Written exercise ▸
Transcribe the records exactly from the line with "<instances>...</instances> (empty list" to the end, both included.

Records supplied ▸
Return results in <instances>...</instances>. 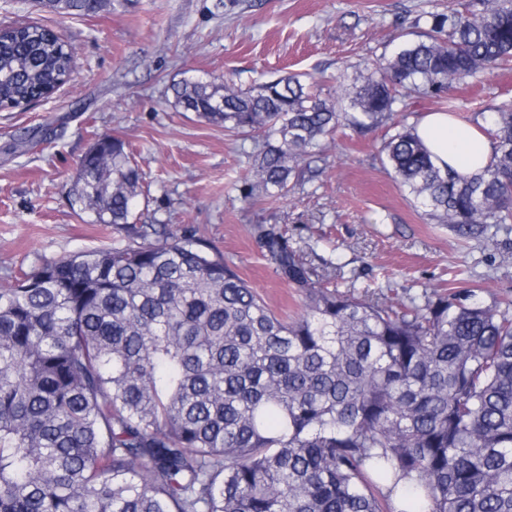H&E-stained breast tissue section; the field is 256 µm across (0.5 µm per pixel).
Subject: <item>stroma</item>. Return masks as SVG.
<instances>
[{
	"mask_svg": "<svg viewBox=\"0 0 512 512\" xmlns=\"http://www.w3.org/2000/svg\"><path fill=\"white\" fill-rule=\"evenodd\" d=\"M467 0H111L91 15L61 17L38 0H0V24L38 23L75 48L68 84L27 109L0 111V288L46 261L127 244L74 200L80 158L96 135L123 139L150 185L140 223L197 232L282 316L299 296L275 274L251 233L283 226L318 268L375 289L477 288L485 301L512 298V234L463 239L436 223L384 167V128L338 132L321 173L275 201L244 196L255 143L174 109L172 81L226 77L249 88L289 73L359 84L408 40L424 39L426 13ZM464 122L489 124L512 103V69L454 84Z\"/></svg>",
	"mask_w": 512,
	"mask_h": 512,
	"instance_id": "stroma-1",
	"label": "stroma"
}]
</instances>
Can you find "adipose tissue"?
I'll return each mask as SVG.
<instances>
[{
    "instance_id": "obj_1",
    "label": "adipose tissue",
    "mask_w": 512,
    "mask_h": 512,
    "mask_svg": "<svg viewBox=\"0 0 512 512\" xmlns=\"http://www.w3.org/2000/svg\"><path fill=\"white\" fill-rule=\"evenodd\" d=\"M415 130L440 170L453 169L473 176L482 172L494 155L492 140L476 125L445 112L419 116Z\"/></svg>"
}]
</instances>
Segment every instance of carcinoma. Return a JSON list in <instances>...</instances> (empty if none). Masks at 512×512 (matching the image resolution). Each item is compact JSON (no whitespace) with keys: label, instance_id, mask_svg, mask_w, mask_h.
Returning <instances> with one entry per match:
<instances>
[{"label":"carcinoma","instance_id":"cac0c4a2","mask_svg":"<svg viewBox=\"0 0 512 512\" xmlns=\"http://www.w3.org/2000/svg\"><path fill=\"white\" fill-rule=\"evenodd\" d=\"M108 0H40L60 15ZM365 83L321 98L301 74L243 89L185 77L171 105L257 139L268 197L313 180L337 130L386 126L395 178L460 237L512 232V106L478 176L436 168L400 111L417 90L512 63V0L427 13ZM74 47L0 29V105L53 94ZM143 174L116 137L79 162L77 201L123 247L62 256L0 288V512H512V301L479 290L358 292L277 224L252 232L303 298L278 317L196 234L136 222ZM407 479L406 508L388 482Z\"/></svg>","mask_w":512,"mask_h":512}]
</instances>
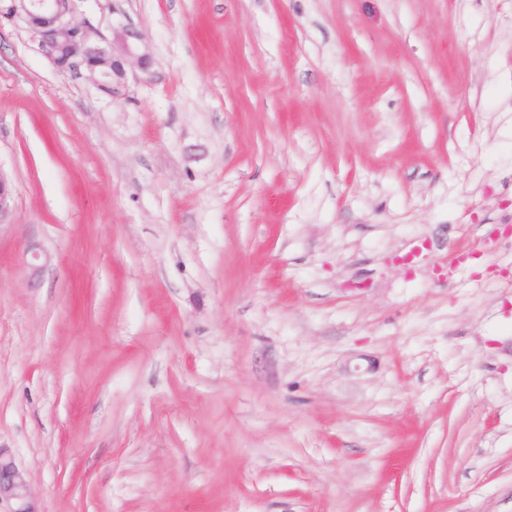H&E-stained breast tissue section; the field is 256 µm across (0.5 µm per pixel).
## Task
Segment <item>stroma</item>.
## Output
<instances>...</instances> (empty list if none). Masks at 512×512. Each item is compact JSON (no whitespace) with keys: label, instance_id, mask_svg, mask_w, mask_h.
<instances>
[{"label":"stroma","instance_id":"obj_1","mask_svg":"<svg viewBox=\"0 0 512 512\" xmlns=\"http://www.w3.org/2000/svg\"><path fill=\"white\" fill-rule=\"evenodd\" d=\"M74 16L151 65L115 99L0 21V448L39 512H512V0Z\"/></svg>","mask_w":512,"mask_h":512}]
</instances>
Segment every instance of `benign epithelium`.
Here are the masks:
<instances>
[{
    "label": "benign epithelium",
    "mask_w": 512,
    "mask_h": 512,
    "mask_svg": "<svg viewBox=\"0 0 512 512\" xmlns=\"http://www.w3.org/2000/svg\"><path fill=\"white\" fill-rule=\"evenodd\" d=\"M19 18L38 38L40 50L57 69L82 66L89 81L114 97L127 90V67L148 66V59L134 56L127 34L115 30L112 38H97L74 18V0H0V19ZM13 214V190L0 172V227ZM15 503L11 512H38L24 472L11 454L0 448V501Z\"/></svg>",
    "instance_id": "benign-epithelium-1"
}]
</instances>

The reply ▸
<instances>...</instances> (empty list if none). Masks at 512×512. Each item is compact JSON (no whitespace) with keys: label, instance_id, mask_svg, mask_w, mask_h.
<instances>
[{"label":"stroma","instance_id":"obj_1","mask_svg":"<svg viewBox=\"0 0 512 512\" xmlns=\"http://www.w3.org/2000/svg\"><path fill=\"white\" fill-rule=\"evenodd\" d=\"M74 16L151 65L115 99L0 21V448L39 512H512V0Z\"/></svg>","mask_w":512,"mask_h":512}]
</instances>
Segment every instance of `benign epithelium`.
Here are the masks:
<instances>
[{
    "label": "benign epithelium",
    "mask_w": 512,
    "mask_h": 512,
    "mask_svg": "<svg viewBox=\"0 0 512 512\" xmlns=\"http://www.w3.org/2000/svg\"><path fill=\"white\" fill-rule=\"evenodd\" d=\"M19 18L38 38L40 50L57 69L82 66L89 81L114 97L127 90V67L148 66V59L134 56L127 34L115 30L112 38H97L74 18V0H0V19ZM13 214V190L0 172V227ZM15 503L11 512H38L24 472L11 454L0 448V501Z\"/></svg>",
    "instance_id": "benign-epithelium-1"
}]
</instances>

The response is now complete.